Try it. Please restate exactly what appears in the records below from the first line to the line where "satapex 312 547" is, that line included.

Data section.
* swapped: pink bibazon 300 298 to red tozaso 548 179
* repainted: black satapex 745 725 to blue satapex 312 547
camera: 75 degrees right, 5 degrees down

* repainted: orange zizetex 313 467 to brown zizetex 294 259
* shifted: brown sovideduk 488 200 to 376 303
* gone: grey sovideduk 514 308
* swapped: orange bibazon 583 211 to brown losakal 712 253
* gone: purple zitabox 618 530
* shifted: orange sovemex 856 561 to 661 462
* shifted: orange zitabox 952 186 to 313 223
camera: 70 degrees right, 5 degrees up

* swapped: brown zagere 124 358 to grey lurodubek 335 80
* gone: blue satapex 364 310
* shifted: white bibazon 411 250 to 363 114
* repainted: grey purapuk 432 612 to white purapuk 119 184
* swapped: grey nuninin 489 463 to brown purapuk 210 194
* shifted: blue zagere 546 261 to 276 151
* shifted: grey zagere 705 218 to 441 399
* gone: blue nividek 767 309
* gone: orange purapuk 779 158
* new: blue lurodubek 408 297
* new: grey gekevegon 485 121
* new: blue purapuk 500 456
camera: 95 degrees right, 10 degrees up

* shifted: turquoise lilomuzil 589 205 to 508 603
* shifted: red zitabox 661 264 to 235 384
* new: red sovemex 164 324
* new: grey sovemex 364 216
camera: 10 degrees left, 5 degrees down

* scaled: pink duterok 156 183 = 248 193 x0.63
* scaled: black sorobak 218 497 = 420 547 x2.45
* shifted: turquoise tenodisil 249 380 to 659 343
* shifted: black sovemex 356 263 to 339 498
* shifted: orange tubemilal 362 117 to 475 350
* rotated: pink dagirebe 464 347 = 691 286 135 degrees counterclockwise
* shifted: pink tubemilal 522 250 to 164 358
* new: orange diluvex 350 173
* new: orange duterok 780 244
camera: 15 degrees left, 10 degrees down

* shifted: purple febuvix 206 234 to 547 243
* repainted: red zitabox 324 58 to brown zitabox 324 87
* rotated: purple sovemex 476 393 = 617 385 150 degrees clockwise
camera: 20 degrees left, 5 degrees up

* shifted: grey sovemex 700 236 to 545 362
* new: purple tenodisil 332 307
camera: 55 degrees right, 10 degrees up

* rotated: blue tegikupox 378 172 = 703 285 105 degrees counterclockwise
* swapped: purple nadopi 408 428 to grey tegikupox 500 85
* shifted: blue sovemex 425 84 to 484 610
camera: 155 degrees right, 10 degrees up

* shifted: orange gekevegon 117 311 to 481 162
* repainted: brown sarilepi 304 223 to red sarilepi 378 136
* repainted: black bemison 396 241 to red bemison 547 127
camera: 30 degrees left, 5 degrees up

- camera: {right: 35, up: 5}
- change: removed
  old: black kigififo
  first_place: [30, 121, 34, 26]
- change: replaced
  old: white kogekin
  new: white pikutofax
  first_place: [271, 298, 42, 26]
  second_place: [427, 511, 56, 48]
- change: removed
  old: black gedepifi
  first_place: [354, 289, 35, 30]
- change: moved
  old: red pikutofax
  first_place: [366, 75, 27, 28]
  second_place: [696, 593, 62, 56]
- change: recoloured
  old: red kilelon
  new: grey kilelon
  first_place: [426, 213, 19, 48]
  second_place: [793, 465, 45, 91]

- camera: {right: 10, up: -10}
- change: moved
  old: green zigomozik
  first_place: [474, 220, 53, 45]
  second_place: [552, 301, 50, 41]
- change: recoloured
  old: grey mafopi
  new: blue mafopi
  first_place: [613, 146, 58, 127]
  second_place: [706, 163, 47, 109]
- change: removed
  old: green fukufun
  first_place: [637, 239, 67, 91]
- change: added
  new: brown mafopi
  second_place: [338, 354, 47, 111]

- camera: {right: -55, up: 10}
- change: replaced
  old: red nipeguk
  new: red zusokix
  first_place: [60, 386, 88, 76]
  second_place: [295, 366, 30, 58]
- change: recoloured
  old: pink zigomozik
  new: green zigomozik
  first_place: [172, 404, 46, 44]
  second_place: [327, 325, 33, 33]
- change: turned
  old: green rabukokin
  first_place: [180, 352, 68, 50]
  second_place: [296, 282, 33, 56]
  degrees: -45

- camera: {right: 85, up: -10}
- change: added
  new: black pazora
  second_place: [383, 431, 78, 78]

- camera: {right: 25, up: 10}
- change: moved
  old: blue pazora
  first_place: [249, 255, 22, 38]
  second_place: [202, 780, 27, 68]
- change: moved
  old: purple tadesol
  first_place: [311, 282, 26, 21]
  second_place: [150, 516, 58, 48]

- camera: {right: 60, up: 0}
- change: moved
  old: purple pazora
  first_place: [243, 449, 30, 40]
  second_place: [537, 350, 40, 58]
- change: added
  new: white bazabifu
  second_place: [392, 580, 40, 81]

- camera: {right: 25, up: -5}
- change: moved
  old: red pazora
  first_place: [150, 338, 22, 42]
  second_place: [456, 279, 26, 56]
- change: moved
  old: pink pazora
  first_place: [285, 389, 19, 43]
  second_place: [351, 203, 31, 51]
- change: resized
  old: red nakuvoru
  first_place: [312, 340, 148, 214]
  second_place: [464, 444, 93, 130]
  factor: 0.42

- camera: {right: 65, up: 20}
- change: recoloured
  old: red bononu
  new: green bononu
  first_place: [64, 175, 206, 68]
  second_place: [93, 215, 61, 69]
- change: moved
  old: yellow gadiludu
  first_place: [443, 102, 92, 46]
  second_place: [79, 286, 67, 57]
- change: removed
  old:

Result of this task.
* swapped: pink bibazon 300 298 to red tozaso 548 179
* repainted: black satapex 745 725 to blue satapex 312 547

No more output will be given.